__WHAT NEEDS TO BE DONE__
From the line containing "IR2: VS1838B -> KY-022" to the final line of the entries, copy each line exactly. Pictures stay out.

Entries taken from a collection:
· · · · ·
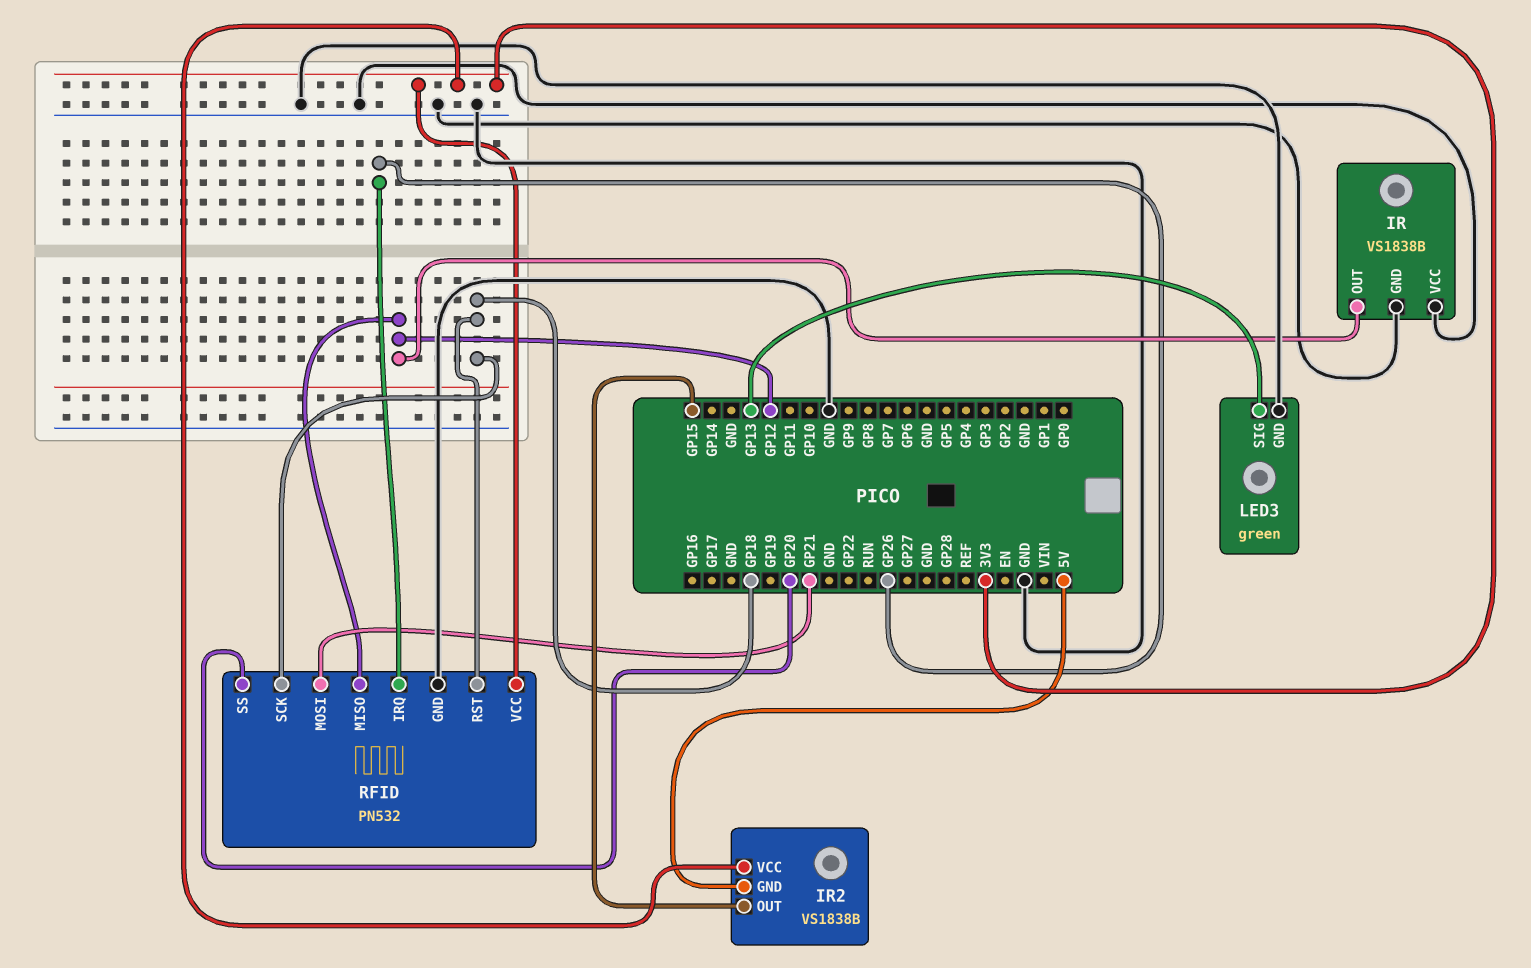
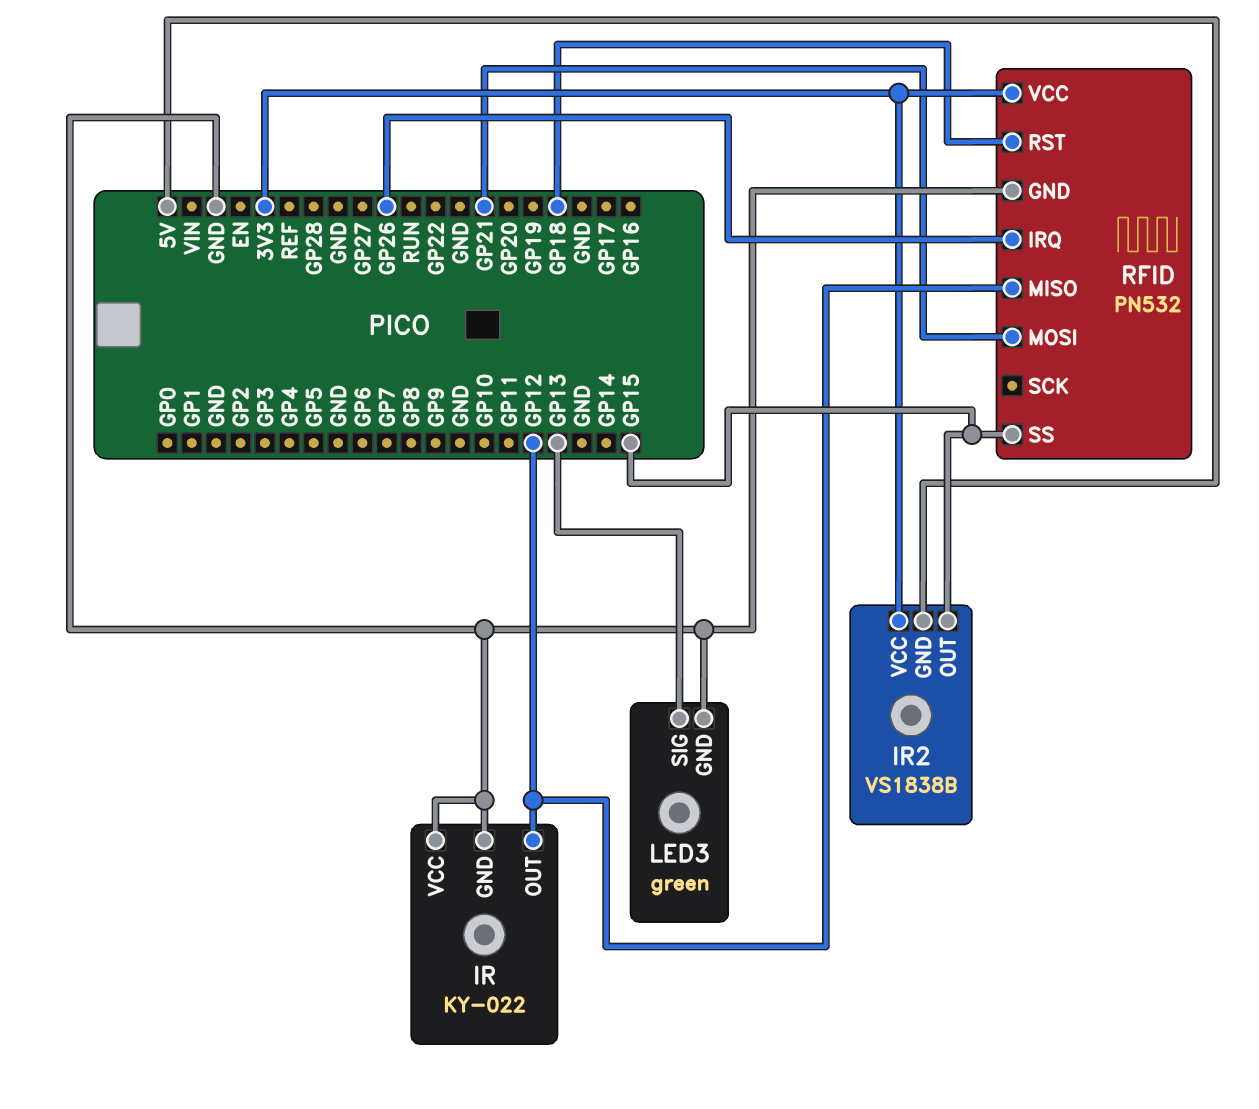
IR: VS1838B -> KY-022
RFID pin SCK: GP18 -> none
RFID pin SS: GP20 -> GP15

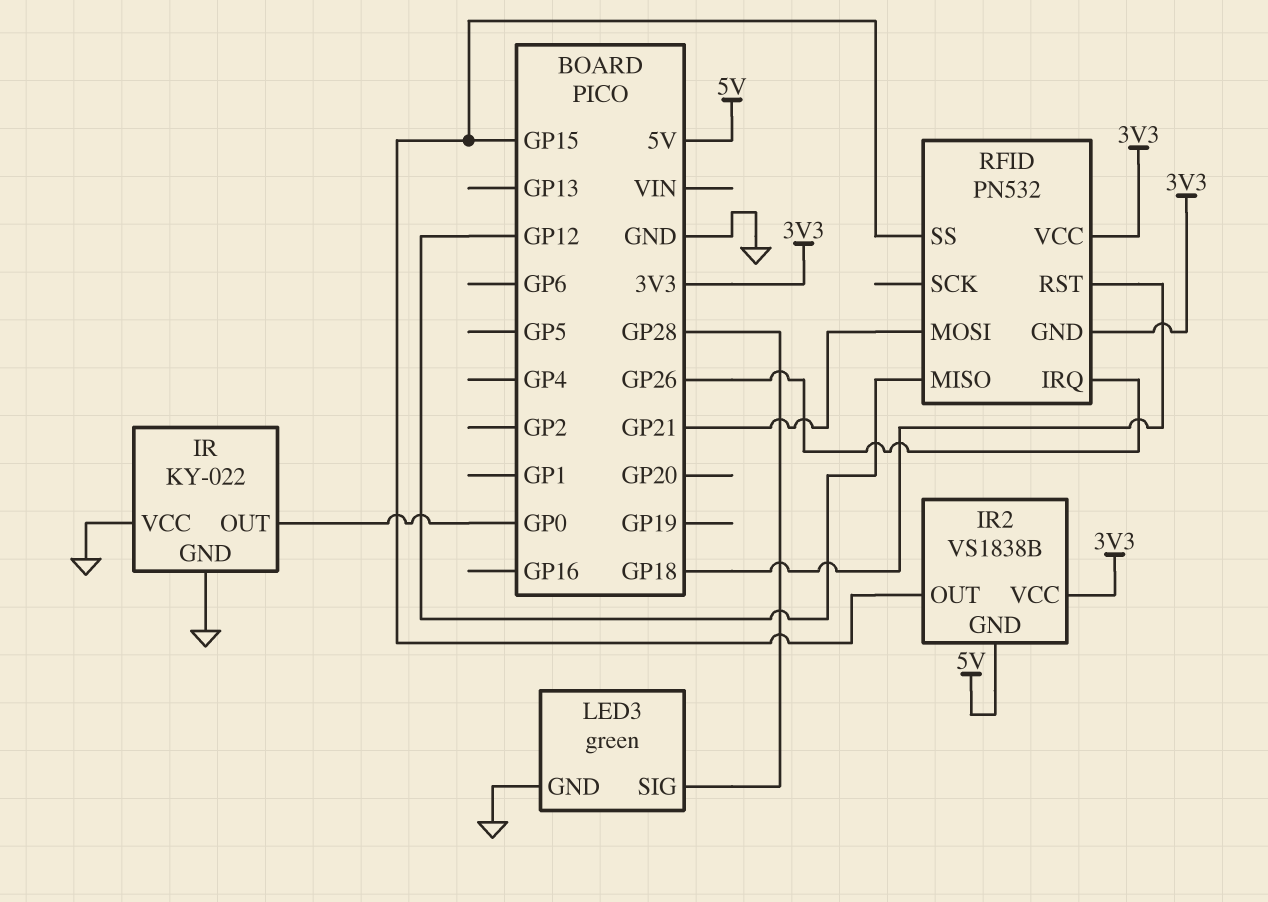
IR pin OUT: GP12 -> GP0
LED3 pin SIG: GP13 -> GP28
RFID pin GND: GND -> 3V3

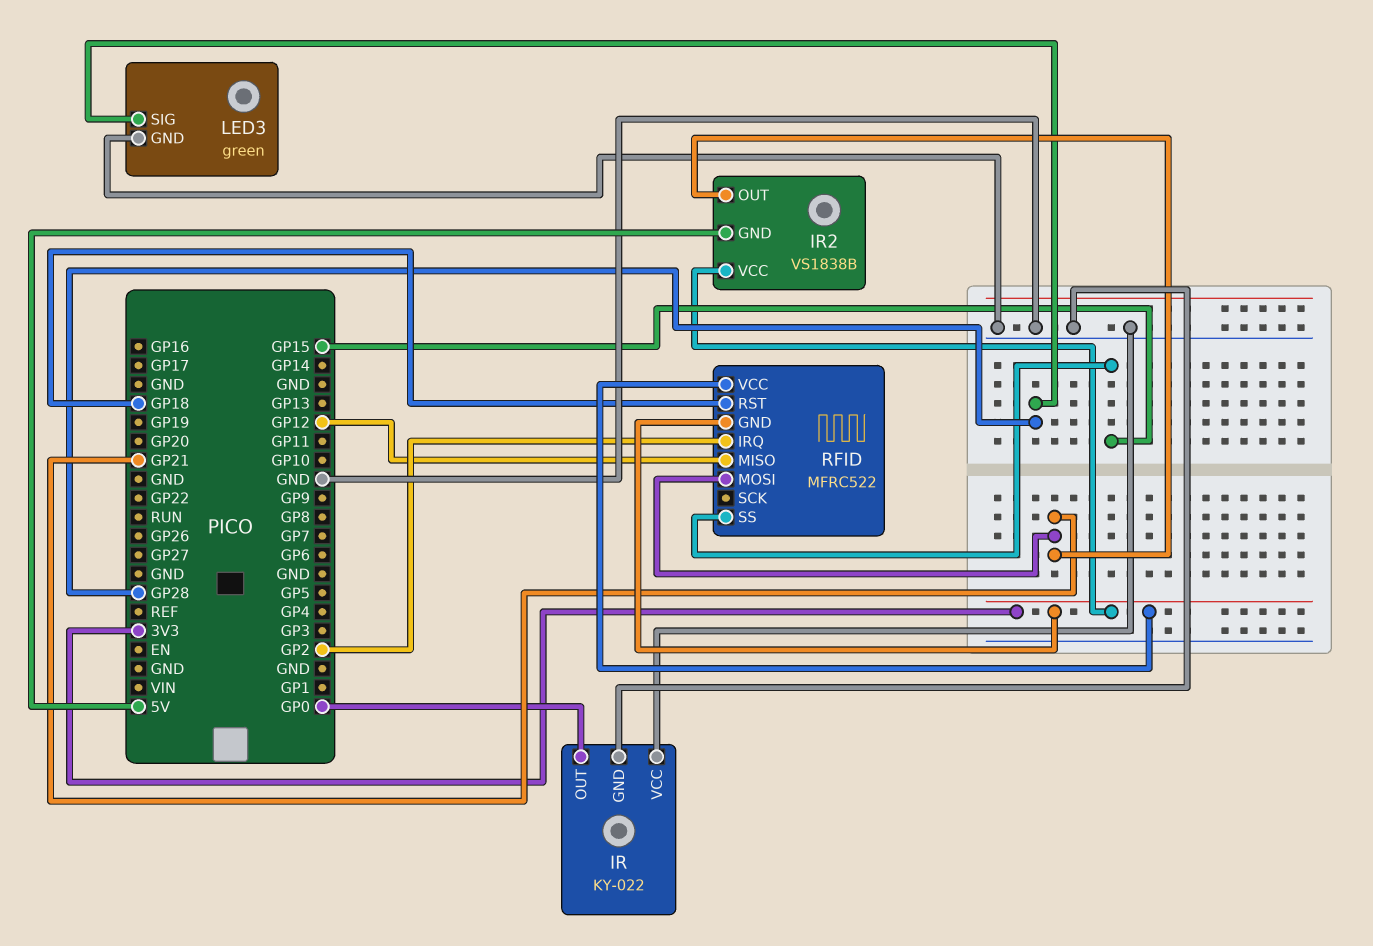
IR2 pin OUT: GP15 -> GP21
RFID: PN532 -> MFRC522
RFID pin IRQ: GP26 -> GP2

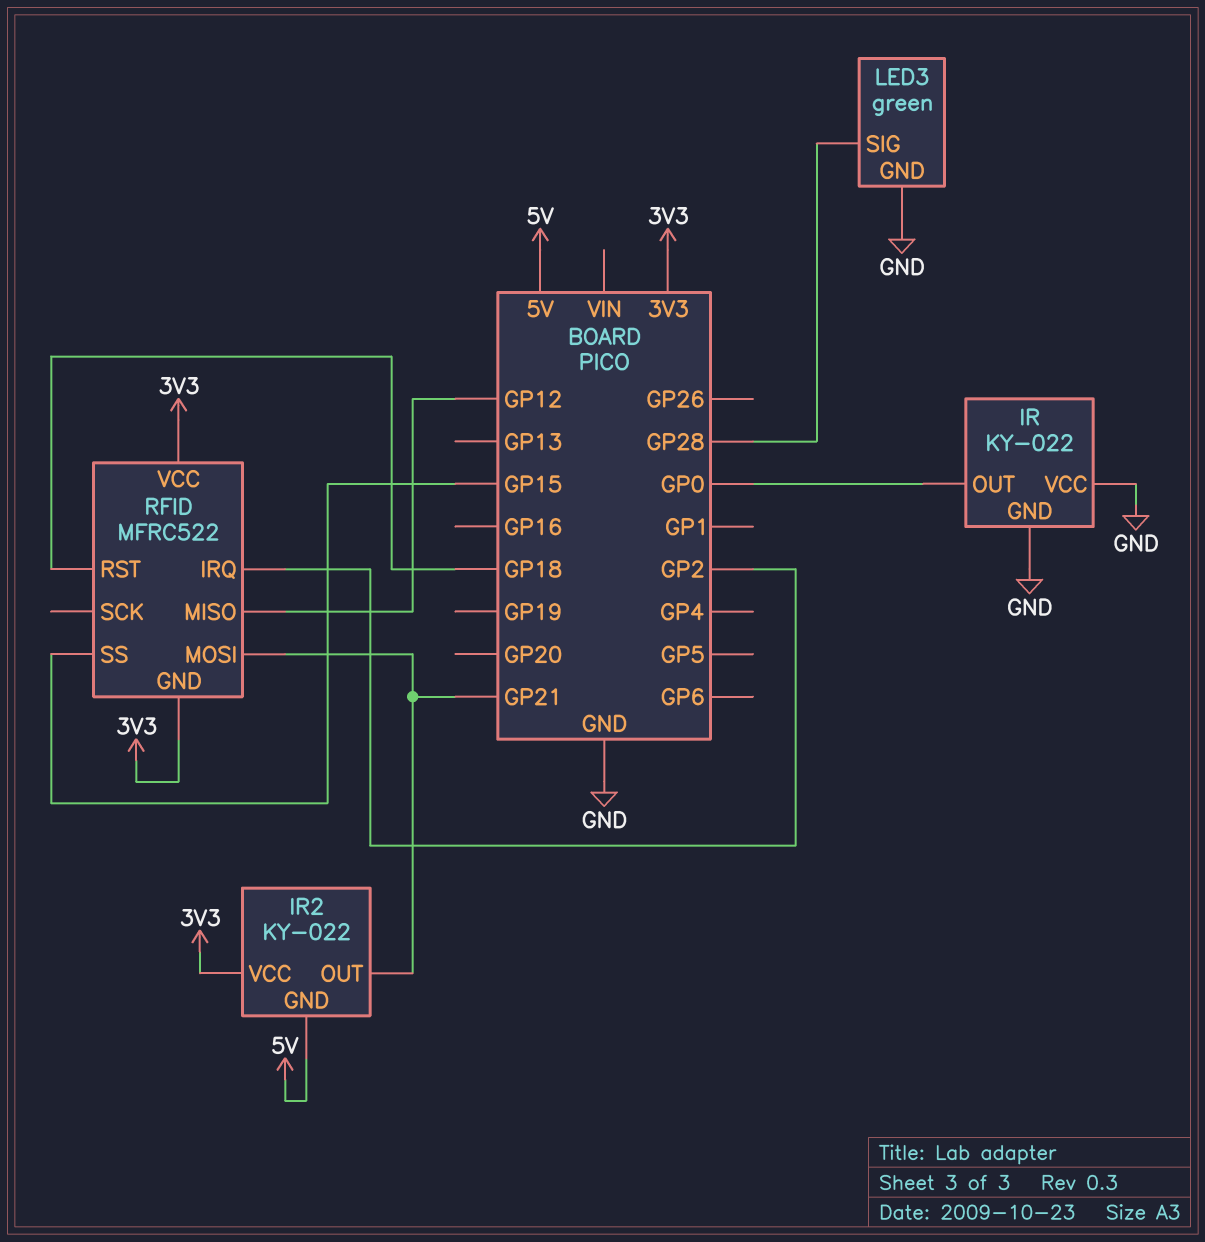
IR2: VS1838B -> KY-022

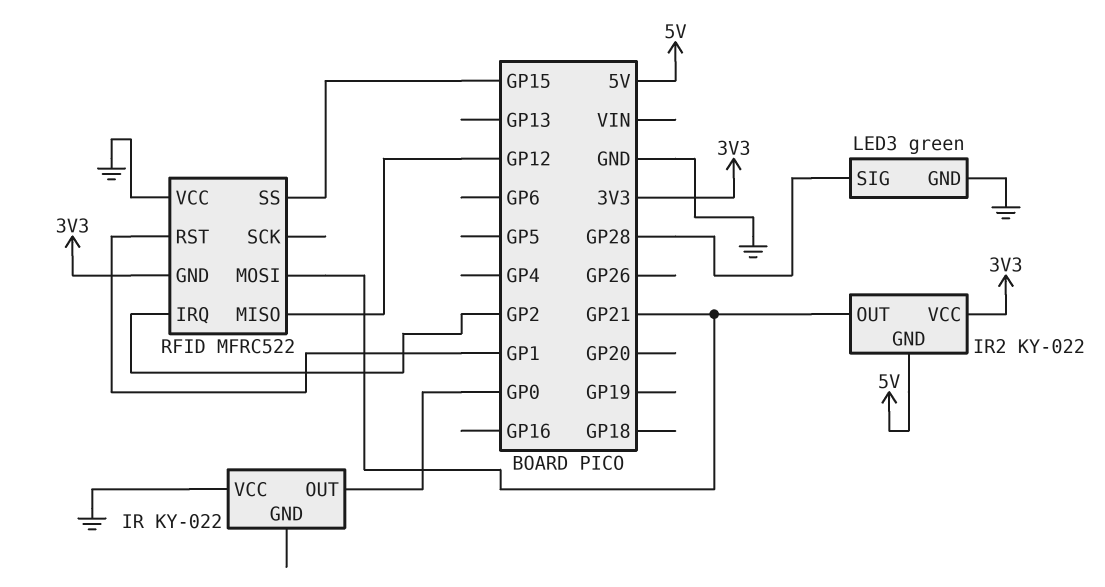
IR pin GND: GND -> none
RFID pin RST: GP18 -> GP1
RFID pin VCC: 3V3 -> GND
· · · · ·
__WRITTEN RESPONSE__
IR2: VS1838B -> KY-022

IR pin GND: GND -> none
RFID pin RST: GP18 -> GP1
RFID pin VCC: 3V3 -> GND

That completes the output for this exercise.